Start of Block

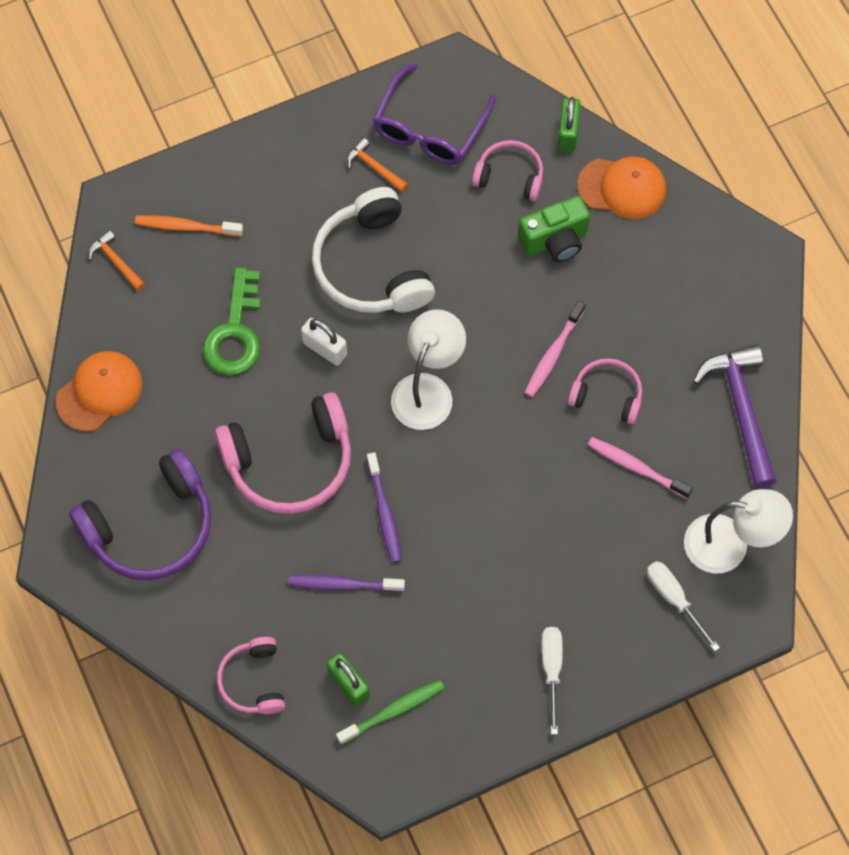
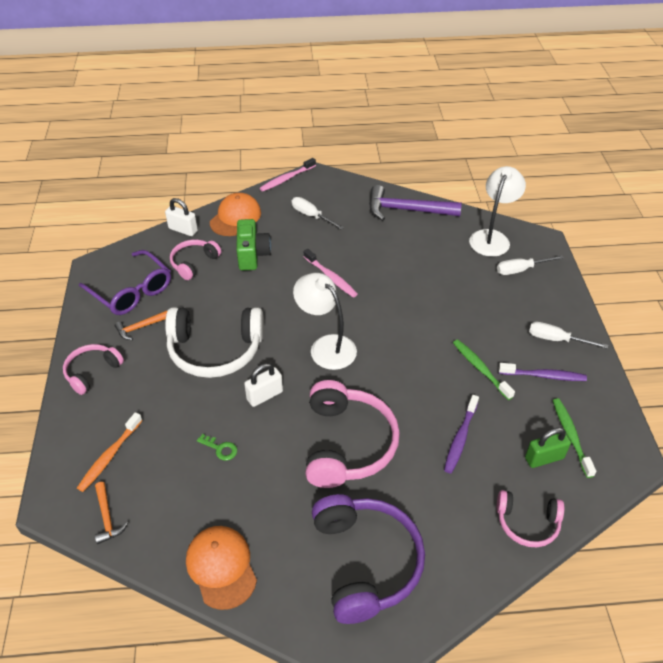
camera: 70 degrees left, 20 degrees down
(116, 261) = (107, 517): orange hammer -> orange hammer turned 90 degrees counterclockwise
(235, 332) = (220, 449): green key -> green key, size x0.45
(384, 512) = (411, 397): purple toothbrush -> purple toothbrush (544, 376)
(461, 584) = (480, 369): none -> green toothbrush
(567, 133) = (183, 230): green padlock -> white padlock
(607, 395) = (371, 261): pink headphones -> pink headphones (92, 372)
(636, 467) = (426, 262): pink toothbrush -> pink toothbrush (286, 179)
(669, 285) = (311, 216): none -> white screwdriver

End of Block

» Activity: What's needed is an exact copy of every entry, free of pictures.

» Response box:
camera: 70 degrees left, 20 degrees down
(116, 261) = (107, 517): orange hammer -> orange hammer turned 90 degrees counterclockwise
(235, 332) = (220, 449): green key -> green key, size x0.45
(384, 512) = (411, 397): purple toothbrush -> purple toothbrush (544, 376)
(461, 584) = (480, 369): none -> green toothbrush
(567, 133) = (183, 230): green padlock -> white padlock
(607, 395) = (371, 261): pink headphones -> pink headphones (92, 372)
(636, 467) = (426, 262): pink toothbrush -> pink toothbrush (286, 179)
(669, 285) = (311, 216): none -> white screwdriver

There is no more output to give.